Exercise directions
Repeat the records. Match each character exactly.
★ ★ ★
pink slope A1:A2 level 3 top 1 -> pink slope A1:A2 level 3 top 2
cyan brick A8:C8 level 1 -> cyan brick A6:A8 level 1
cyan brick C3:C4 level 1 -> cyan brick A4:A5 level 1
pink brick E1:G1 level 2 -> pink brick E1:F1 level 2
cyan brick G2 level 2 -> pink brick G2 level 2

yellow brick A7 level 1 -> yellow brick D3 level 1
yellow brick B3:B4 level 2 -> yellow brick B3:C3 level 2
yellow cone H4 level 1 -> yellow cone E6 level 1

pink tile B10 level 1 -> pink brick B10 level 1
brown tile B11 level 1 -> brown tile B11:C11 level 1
★ ★ ★
Response box
pink slope A1:A2 level 3 top 1 -> pink slope A1:A2 level 3 top 2
cyan brick A8:C8 level 1 -> cyan brick A6:A8 level 1
cyan brick C3:C4 level 1 -> cyan brick A4:A5 level 1
pink brick E1:G1 level 2 -> pink brick E1:F1 level 2
cyan brick G2 level 2 -> pink brick G2 level 2

yellow brick A7 level 1 -> yellow brick D3 level 1
yellow brick B3:B4 level 2 -> yellow brick B3:C3 level 2
yellow cone H4 level 1 -> yellow cone E6 level 1

pink tile B10 level 1 -> pink brick B10 level 1
brown tile B11 level 1 -> brown tile B11:C11 level 1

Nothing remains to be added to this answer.